→ **Assigned task**:
Please give every line below again exactly, but not its pictures.

→ **Provided material**:
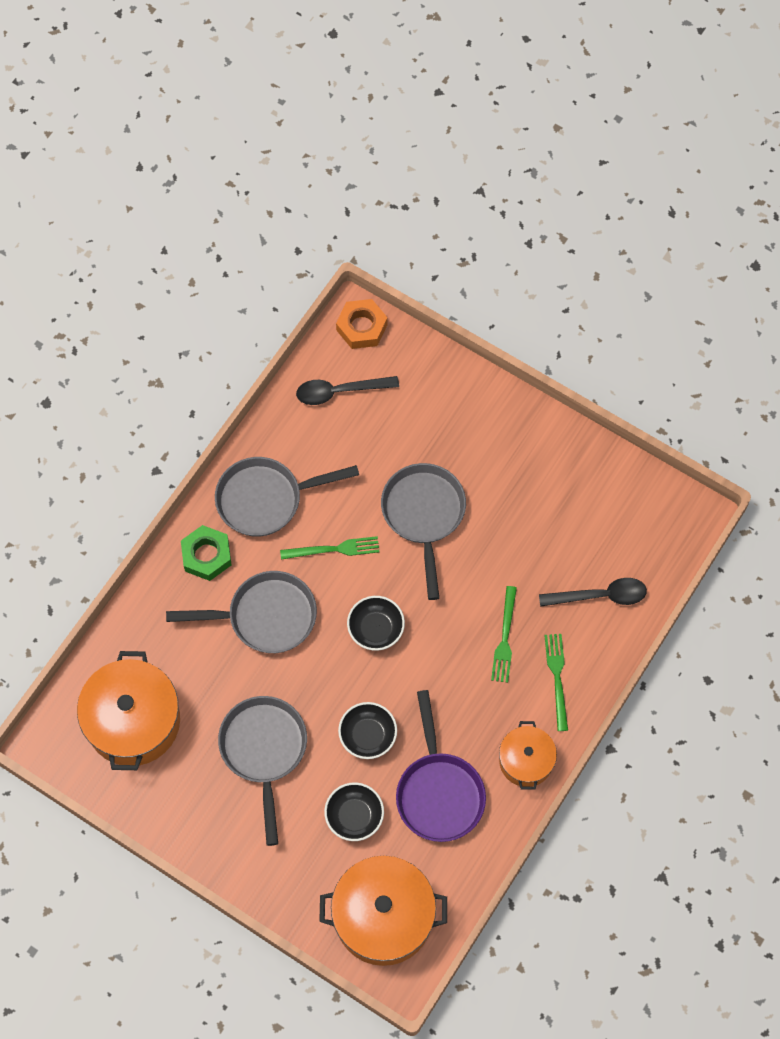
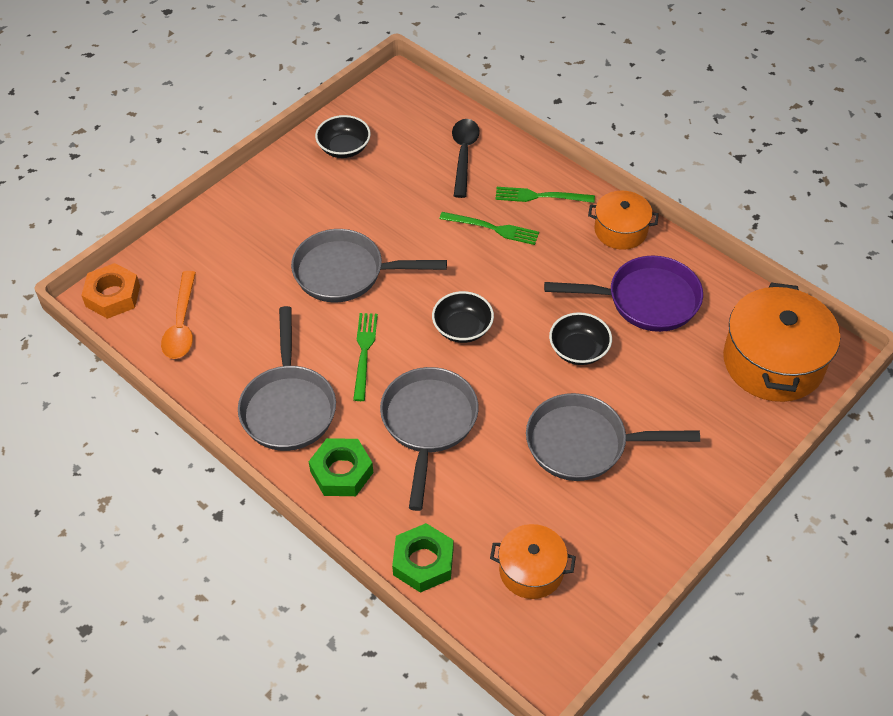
camera: 80 degrees left, 15 degrees down
orange pot [77,651,180,770] -> orange pot [490,524,576,599], size x0.57
black spoon [296,376,399,405] -> orange spoon [161,271,196,359]
black bowl [324,782,384,841] -> black bowl moved to [315,115,371,158]
none -> green nut [392,523,453,593]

→ **Finished task**:
camera: 80 degrees left, 15 degrees down
orange pot [77,651,180,770] -> orange pot [490,524,576,599], size x0.57
black spoon [296,376,399,405] -> orange spoon [161,271,196,359]
black bowl [324,782,384,841] -> black bowl moved to [315,115,371,158]
none -> green nut [392,523,453,593]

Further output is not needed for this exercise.